Exercise objective => Without the images, output every record exactly as it appears.

Records for this exercise =>
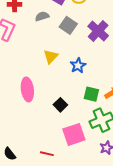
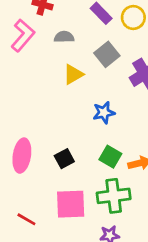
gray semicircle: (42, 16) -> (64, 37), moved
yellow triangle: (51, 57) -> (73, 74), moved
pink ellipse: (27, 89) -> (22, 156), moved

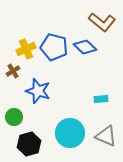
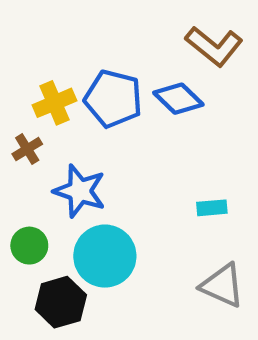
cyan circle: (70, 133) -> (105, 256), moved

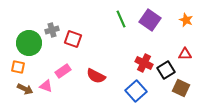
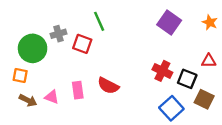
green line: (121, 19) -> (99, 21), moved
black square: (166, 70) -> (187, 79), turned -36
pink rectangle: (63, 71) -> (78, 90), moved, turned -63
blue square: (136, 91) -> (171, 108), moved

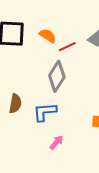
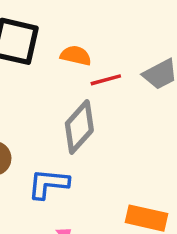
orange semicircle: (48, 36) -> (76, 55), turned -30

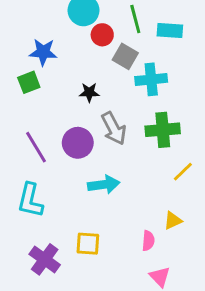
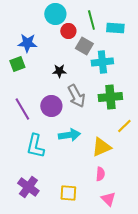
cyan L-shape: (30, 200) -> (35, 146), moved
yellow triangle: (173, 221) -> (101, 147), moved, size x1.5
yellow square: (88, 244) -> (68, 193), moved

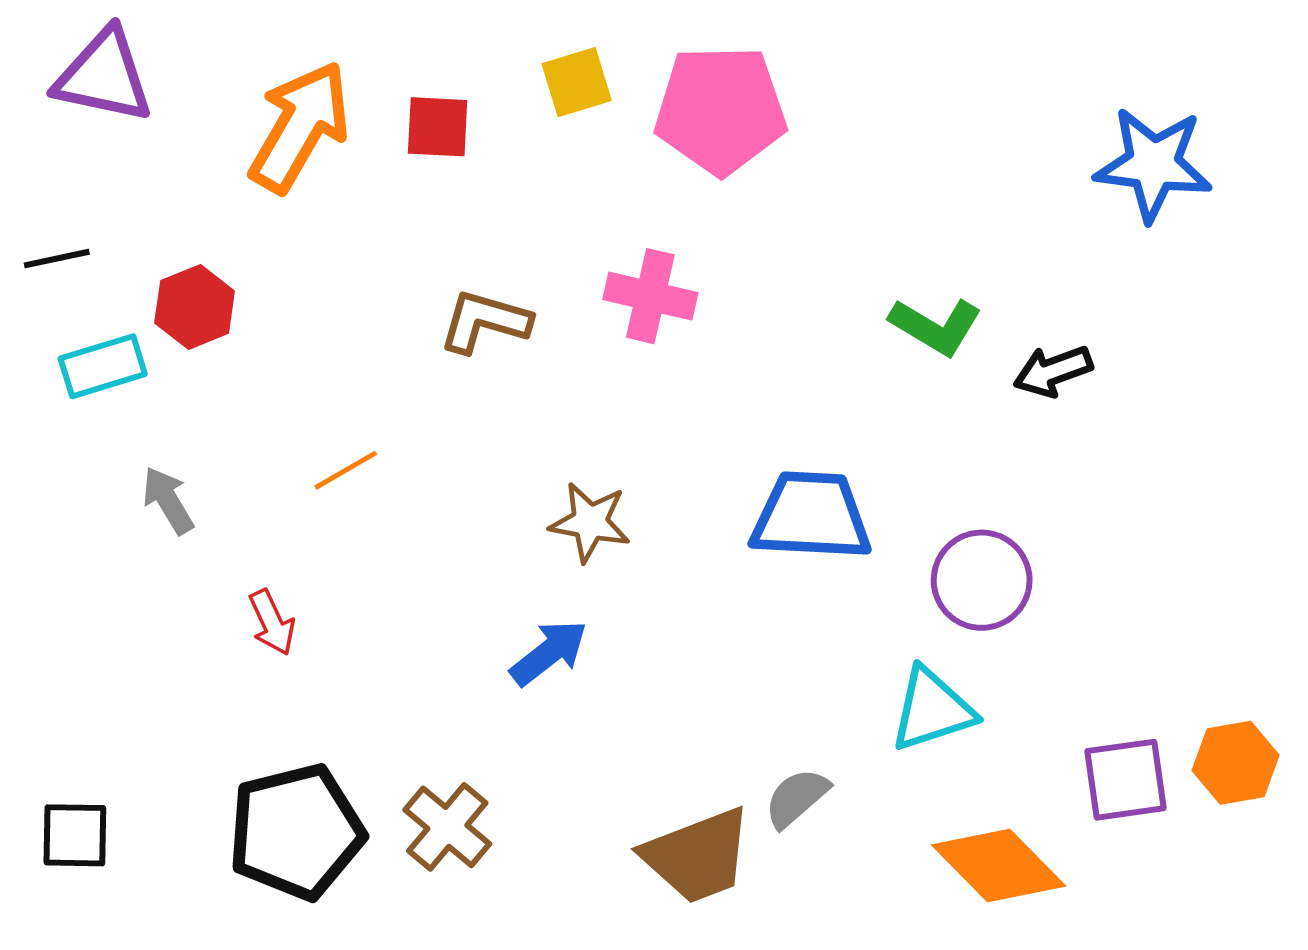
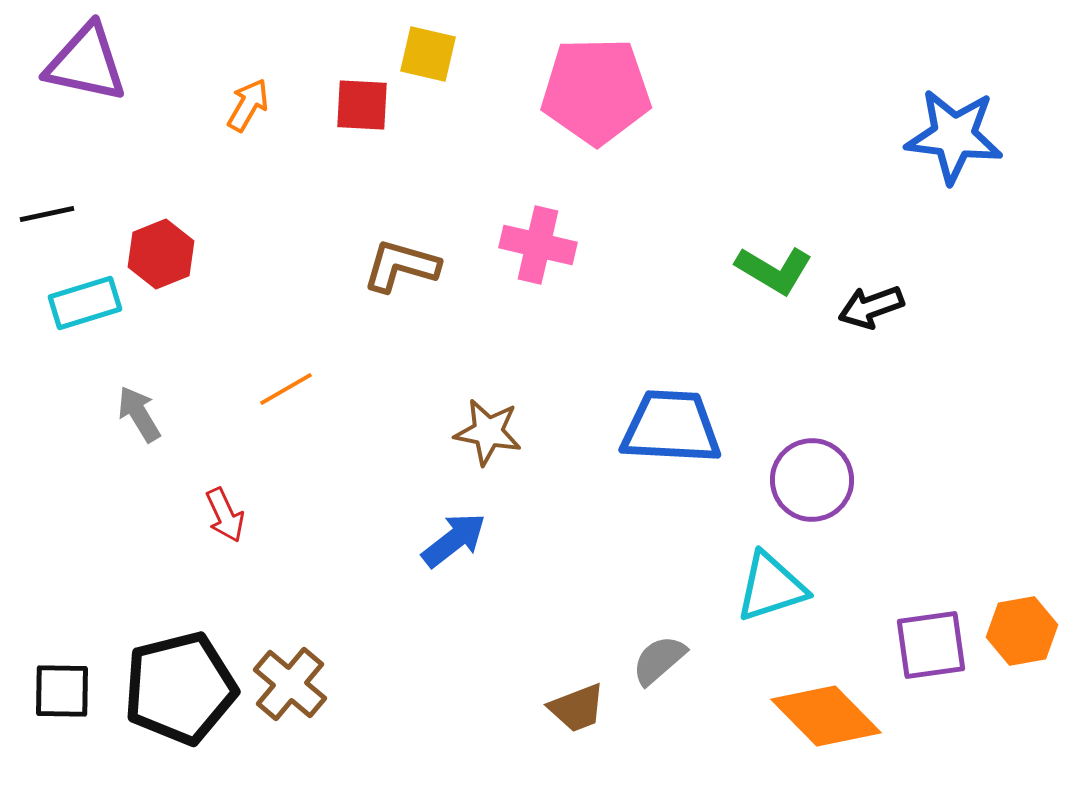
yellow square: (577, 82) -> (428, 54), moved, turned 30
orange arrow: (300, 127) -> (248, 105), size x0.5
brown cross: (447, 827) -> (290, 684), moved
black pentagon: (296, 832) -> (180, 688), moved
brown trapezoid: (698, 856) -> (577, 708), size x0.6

Task solution =>
gray semicircle: (42, 16) -> (64, 37), moved
yellow triangle: (51, 57) -> (73, 74), moved
pink ellipse: (27, 89) -> (22, 156), moved

cyan circle: (70, 133) -> (105, 256), moved

green line: (121, 19) -> (99, 21), moved
black square: (166, 70) -> (187, 79), turned -36
pink rectangle: (63, 71) -> (78, 90), moved, turned -63
blue square: (136, 91) -> (171, 108), moved

orange semicircle: (48, 36) -> (76, 55), turned -30

cyan L-shape: (30, 200) -> (35, 146), moved
yellow triangle: (173, 221) -> (101, 147), moved, size x1.5
yellow square: (88, 244) -> (68, 193), moved

yellow square: (577, 82) -> (428, 54), moved, turned 30
orange arrow: (300, 127) -> (248, 105), size x0.5
brown cross: (447, 827) -> (290, 684), moved
black pentagon: (296, 832) -> (180, 688), moved
brown trapezoid: (698, 856) -> (577, 708), size x0.6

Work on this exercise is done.